◆ What the exercise asks ◆
Give back the entries verbatim.

◆ Data supplied ◆
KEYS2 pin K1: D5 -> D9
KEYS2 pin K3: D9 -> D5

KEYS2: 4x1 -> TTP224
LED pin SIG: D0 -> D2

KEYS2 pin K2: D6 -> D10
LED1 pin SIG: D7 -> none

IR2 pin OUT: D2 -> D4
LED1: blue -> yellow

◆ Result below ◆
KEYS2 pin K1: D5 -> D9
KEYS2 pin K3: D9 -> D5

KEYS2: 4x1 -> TTP224
LED pin SIG: D0 -> D2

KEYS2 pin K2: D6 -> D10
LED1 pin SIG: D7 -> none

IR2 pin OUT: D2 -> D4
LED1: blue -> yellow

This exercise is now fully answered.